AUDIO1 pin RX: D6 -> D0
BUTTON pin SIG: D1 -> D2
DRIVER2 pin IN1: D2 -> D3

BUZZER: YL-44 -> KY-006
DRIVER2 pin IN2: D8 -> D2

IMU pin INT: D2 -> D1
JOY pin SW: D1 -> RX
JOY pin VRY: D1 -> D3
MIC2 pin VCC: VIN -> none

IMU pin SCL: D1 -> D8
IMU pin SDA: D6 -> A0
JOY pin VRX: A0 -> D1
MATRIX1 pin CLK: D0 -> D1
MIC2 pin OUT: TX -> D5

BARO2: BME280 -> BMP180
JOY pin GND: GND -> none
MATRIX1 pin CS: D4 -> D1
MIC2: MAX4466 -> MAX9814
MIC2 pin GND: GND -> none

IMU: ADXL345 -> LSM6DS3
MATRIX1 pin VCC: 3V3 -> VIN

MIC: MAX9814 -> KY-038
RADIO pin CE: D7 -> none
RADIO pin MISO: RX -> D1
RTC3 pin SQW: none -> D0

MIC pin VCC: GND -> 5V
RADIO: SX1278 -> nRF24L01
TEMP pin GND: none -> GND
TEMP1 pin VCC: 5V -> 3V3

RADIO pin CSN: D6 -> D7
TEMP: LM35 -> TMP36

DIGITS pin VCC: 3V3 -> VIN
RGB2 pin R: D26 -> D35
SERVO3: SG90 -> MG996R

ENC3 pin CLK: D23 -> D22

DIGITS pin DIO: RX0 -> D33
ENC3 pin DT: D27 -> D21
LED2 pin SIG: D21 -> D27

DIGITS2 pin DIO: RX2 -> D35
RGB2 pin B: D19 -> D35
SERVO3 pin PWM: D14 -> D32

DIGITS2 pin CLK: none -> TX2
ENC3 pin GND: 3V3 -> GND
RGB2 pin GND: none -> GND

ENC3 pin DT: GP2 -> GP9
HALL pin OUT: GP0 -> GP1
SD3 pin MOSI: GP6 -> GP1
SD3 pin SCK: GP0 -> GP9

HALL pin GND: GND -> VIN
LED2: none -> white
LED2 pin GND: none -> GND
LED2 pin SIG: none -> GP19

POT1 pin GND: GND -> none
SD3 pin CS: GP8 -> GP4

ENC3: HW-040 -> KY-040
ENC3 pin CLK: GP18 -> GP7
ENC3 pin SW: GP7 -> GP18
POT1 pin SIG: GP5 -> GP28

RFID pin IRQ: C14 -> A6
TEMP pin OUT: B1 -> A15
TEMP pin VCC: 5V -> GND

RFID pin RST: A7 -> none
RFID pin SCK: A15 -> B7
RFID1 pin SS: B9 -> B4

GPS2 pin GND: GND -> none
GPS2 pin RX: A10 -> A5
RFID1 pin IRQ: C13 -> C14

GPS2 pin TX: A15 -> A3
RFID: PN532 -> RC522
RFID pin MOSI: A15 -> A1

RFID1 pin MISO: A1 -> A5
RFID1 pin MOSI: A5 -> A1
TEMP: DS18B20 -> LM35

#####

*WHAT YOU ARE ASKED TO DO*. Copy each line exactly, from the line containing "SERVO3: SG90 -> MG996R" down to the last line of the material, and no other lines.

*WRITTEN RESPONSE*.
SERVO3: SG90 -> MG996R

ENC3 pin CLK: D23 -> D22

DIGITS pin DIO: RX0 -> D33
ENC3 pin DT: D27 -> D21
LED2 pin SIG: D21 -> D27

DIGITS2 pin DIO: RX2 -> D35
RGB2 pin B: D19 -> D35
SERVO3 pin PWM: D14 -> D32

DIGITS2 pin CLK: none -> TX2
ENC3 pin GND: 3V3 -> GND
RGB2 pin GND: none -> GND

ENC3 pin DT: GP2 -> GP9
HALL pin OUT: GP0 -> GP1
SD3 pin MOSI: GP6 -> GP1
SD3 pin SCK: GP0 -> GP9

HALL pin GND: GND -> VIN
LED2: none -> white
LED2 pin GND: none -> GND
LED2 pin SIG: none -> GP19

POT1 pin GND: GND -> none
SD3 pin CS: GP8 -> GP4

ENC3: HW-040 -> KY-040
ENC3 pin CLK: GP18 -> GP7
ENC3 pin SW: GP7 -> GP18
POT1 pin SIG: GP5 -> GP28

RFID pin IRQ: C14 -> A6
TEMP pin OUT: B1 -> A15
TEMP pin VCC: 5V -> GND

RFID pin RST: A7 -> none
RFID pin SCK: A15 -> B7
RFID1 pin SS: B9 -> B4

GPS2 pin GND: GND -> none
GPS2 pin RX: A10 -> A5
RFID1 pin IRQ: C13 -> C14

GPS2 pin TX: A15 -> A3
RFID: PN532 -> RC522
RFID pin MOSI: A15 -> A1

RFID1 pin MISO: A1 -> A5
RFID1 pin MOSI: A5 -> A1
TEMP: DS18B20 -> LM35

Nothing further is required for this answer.